Repeat every line of the data exactly; no picture belongs in the copy.
Segment Start: TASK MATERIAL
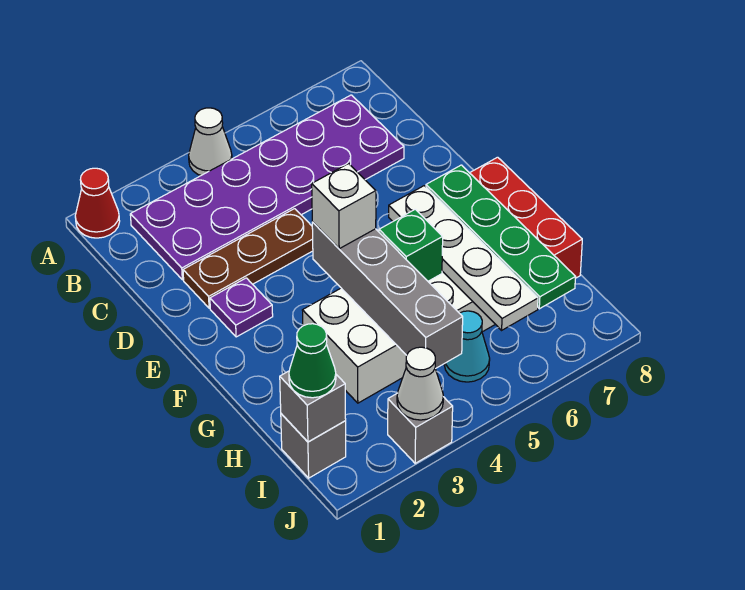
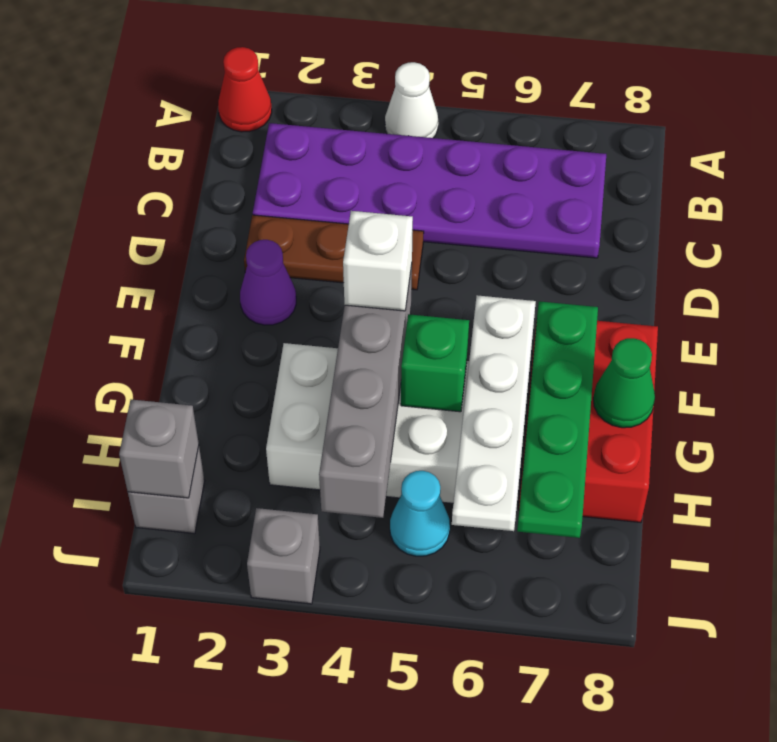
purple 1x1 plate [210,278,273,337] -> purple 1x1 cone [240,240,296,325]
green 1x1 cone [289,324,336,398] -> green 1x1 cone moved to [593,338,655,428]
white 1x1 cone [397,347,443,420] -> none

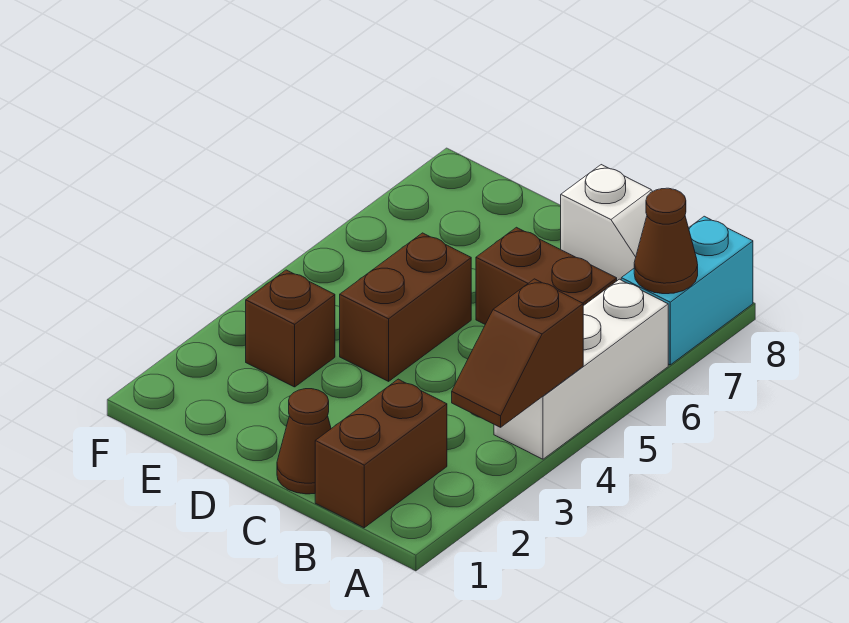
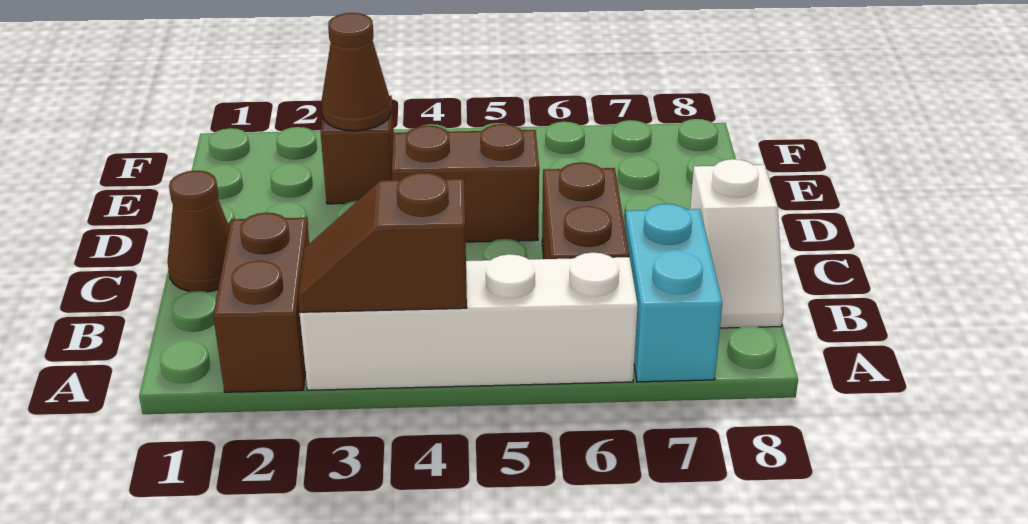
white 1x3 brick [494,279,668,459] -> white 1x4 brick [300,253,638,390]
cyan 1x2 brick [621,216,753,365] -> cyan 1x2 brick turned to [625,204,722,382]
brown 1x1 cone [634,188,698,294] -> brown 1x1 cone moved to [321,13,391,131]
brown 1x2 brick [315,379,447,528] -> brown 1x2 brick turned to [213,213,309,392]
Segment End: TASK MATERIAL
● ANSWER TO THIS TASK
purple 1x1 plate [210,278,273,337] -> purple 1x1 cone [240,240,296,325]
green 1x1 cone [289,324,336,398] -> green 1x1 cone moved to [593,338,655,428]
white 1x1 cone [397,347,443,420] -> none

white 1x3 brick [494,279,668,459] -> white 1x4 brick [300,253,638,390]
cyan 1x2 brick [621,216,753,365] -> cyan 1x2 brick turned to [625,204,722,382]
brown 1x1 cone [634,188,698,294] -> brown 1x1 cone moved to [321,13,391,131]
brown 1x2 brick [315,379,447,528] -> brown 1x2 brick turned to [213,213,309,392]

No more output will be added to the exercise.